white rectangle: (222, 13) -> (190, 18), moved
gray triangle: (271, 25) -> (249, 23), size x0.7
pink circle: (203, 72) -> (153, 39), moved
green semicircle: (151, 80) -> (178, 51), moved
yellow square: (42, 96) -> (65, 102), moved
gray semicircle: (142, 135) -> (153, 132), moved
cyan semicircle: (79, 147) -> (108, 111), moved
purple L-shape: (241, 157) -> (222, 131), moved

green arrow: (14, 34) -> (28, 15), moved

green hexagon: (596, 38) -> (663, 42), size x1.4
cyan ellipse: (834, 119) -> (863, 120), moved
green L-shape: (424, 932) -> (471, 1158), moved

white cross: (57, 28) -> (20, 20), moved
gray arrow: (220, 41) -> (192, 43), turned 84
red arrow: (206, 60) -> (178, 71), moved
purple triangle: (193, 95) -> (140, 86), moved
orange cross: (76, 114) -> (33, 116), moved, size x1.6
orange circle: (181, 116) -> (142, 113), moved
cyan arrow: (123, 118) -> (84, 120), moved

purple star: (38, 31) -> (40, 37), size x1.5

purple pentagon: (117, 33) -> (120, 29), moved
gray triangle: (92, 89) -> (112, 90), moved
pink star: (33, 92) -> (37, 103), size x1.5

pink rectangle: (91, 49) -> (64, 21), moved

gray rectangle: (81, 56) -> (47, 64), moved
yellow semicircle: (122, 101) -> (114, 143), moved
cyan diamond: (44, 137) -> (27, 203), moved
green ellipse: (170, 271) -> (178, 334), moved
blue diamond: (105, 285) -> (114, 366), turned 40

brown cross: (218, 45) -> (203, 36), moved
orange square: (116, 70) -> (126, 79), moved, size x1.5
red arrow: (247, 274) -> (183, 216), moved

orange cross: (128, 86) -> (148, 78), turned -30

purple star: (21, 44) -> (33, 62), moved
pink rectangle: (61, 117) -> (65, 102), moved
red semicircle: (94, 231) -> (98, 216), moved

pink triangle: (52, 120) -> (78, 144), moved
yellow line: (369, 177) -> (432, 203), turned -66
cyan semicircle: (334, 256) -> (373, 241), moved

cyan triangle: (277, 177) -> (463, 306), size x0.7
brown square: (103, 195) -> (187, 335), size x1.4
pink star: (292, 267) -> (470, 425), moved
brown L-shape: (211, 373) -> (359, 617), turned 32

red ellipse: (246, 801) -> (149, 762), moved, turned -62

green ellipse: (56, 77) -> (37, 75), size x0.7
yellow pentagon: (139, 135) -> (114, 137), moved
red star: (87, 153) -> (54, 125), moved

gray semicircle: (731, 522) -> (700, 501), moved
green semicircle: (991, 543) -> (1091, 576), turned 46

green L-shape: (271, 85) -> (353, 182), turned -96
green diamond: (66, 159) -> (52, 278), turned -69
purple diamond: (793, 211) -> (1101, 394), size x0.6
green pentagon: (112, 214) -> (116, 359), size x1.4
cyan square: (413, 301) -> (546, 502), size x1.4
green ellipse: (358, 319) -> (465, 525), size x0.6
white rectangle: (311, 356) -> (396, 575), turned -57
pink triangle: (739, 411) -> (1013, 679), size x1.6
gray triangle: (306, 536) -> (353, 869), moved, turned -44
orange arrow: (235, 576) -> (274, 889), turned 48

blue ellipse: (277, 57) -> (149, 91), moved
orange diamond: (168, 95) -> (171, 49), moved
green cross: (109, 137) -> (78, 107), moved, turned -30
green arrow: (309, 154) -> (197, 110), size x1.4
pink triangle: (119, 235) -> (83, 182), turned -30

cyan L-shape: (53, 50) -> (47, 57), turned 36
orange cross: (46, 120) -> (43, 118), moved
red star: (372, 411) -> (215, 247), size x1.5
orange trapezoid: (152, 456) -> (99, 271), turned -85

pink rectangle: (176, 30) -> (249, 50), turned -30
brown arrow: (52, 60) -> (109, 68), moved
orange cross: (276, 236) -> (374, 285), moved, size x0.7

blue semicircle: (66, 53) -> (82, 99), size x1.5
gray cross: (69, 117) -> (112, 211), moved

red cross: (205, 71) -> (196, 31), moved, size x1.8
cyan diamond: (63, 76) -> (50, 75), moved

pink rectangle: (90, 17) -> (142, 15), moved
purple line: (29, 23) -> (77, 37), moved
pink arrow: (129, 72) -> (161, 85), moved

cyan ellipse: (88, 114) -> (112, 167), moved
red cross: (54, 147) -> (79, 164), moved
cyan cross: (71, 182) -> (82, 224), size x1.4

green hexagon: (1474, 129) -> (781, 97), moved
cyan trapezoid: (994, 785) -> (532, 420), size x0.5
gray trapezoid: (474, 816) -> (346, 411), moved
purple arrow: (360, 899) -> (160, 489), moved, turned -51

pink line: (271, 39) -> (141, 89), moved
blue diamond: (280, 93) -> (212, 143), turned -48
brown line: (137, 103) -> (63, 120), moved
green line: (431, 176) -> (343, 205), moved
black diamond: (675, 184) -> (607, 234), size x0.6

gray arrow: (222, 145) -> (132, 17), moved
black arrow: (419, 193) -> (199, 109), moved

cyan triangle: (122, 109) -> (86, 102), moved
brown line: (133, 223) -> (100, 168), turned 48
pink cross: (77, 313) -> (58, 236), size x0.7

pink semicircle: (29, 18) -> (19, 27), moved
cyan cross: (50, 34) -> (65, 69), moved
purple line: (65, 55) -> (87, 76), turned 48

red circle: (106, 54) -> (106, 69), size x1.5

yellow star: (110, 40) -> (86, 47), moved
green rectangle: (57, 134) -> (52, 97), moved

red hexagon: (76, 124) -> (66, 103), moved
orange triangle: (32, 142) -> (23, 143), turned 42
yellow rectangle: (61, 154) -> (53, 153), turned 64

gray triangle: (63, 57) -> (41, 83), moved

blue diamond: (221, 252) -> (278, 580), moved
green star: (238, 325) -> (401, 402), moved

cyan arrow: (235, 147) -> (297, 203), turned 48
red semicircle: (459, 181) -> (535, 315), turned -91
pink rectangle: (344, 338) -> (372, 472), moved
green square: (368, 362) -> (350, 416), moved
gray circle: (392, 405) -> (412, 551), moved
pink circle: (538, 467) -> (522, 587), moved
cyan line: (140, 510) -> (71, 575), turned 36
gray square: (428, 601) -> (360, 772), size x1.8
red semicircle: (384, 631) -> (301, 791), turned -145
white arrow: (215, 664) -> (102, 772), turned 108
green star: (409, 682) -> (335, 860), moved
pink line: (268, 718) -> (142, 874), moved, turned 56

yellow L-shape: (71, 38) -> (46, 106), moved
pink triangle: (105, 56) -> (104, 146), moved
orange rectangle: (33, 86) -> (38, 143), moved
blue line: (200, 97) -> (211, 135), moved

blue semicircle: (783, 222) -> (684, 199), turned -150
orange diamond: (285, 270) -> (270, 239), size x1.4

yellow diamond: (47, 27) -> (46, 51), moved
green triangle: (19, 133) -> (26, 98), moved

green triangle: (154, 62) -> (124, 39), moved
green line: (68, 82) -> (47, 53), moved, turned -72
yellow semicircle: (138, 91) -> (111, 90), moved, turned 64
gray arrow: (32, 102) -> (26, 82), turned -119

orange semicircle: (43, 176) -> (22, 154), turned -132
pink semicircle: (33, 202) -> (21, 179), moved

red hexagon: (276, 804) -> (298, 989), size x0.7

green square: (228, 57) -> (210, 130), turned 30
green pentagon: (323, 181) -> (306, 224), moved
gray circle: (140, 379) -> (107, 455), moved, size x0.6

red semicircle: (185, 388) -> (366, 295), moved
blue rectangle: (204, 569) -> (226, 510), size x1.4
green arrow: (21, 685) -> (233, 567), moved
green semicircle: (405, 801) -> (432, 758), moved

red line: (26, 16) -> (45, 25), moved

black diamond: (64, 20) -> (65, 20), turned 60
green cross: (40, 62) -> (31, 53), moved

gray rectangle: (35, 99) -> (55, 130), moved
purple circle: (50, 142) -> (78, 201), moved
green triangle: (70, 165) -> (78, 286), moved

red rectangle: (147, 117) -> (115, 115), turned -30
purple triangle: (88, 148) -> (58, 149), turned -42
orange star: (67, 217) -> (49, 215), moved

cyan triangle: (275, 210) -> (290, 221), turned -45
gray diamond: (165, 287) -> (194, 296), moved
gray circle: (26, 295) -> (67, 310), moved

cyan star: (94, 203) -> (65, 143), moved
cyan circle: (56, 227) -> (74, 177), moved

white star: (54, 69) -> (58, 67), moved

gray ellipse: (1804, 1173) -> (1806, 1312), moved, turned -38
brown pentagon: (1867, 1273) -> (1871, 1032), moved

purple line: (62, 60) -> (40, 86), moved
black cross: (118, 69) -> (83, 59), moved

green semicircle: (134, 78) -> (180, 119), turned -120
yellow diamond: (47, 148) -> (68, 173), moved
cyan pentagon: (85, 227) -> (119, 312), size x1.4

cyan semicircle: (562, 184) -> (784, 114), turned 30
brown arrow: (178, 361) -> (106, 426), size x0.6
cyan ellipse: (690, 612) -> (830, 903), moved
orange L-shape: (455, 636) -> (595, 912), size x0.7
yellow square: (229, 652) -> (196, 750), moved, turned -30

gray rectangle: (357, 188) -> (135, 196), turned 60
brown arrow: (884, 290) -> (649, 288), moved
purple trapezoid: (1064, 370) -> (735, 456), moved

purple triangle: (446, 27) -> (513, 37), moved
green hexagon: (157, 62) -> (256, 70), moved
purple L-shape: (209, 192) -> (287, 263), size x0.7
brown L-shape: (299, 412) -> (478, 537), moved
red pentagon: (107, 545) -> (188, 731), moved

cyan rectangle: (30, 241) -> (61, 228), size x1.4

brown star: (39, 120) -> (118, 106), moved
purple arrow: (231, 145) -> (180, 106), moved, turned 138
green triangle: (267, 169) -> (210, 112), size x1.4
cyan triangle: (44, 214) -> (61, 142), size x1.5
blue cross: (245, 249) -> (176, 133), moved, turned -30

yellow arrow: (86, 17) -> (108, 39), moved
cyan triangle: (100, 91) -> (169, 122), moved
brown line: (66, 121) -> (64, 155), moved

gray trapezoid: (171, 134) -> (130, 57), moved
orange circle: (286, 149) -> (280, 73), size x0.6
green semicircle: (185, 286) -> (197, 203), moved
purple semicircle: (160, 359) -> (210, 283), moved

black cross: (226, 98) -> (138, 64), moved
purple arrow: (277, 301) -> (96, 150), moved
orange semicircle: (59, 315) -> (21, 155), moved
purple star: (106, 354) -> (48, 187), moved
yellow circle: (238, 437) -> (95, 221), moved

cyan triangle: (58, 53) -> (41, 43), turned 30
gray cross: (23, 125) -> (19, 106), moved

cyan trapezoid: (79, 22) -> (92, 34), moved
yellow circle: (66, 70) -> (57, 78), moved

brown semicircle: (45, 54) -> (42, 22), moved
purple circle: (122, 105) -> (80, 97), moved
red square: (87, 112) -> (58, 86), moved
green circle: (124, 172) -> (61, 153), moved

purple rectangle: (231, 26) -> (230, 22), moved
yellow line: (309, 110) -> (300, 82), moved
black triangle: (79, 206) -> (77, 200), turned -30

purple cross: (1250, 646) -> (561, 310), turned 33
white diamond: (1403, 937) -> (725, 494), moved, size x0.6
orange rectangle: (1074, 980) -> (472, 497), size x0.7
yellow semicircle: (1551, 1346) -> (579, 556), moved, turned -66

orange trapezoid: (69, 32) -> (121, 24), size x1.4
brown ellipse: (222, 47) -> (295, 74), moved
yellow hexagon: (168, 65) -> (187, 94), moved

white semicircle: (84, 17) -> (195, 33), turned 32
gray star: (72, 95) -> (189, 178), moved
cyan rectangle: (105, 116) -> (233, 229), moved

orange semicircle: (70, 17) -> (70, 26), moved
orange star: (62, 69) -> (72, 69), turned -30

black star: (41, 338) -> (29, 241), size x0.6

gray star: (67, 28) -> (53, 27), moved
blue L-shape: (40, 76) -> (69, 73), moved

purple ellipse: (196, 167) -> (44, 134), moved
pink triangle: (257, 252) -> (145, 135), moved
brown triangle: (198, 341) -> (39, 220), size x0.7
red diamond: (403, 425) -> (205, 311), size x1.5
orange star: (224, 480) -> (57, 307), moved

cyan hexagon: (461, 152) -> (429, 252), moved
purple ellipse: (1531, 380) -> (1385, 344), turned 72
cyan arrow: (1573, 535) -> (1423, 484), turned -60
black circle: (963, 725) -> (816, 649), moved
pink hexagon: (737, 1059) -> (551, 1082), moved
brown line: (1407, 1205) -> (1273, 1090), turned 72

- **What is required**
All lines from the one containing "black circle: (963, 725) -> (816, 649), moved" through the end of the listing must be transcribed exactly. No other lines belong in the answer.

- **Exercise response**
black circle: (963, 725) -> (816, 649), moved
pink hexagon: (737, 1059) -> (551, 1082), moved
brown line: (1407, 1205) -> (1273, 1090), turned 72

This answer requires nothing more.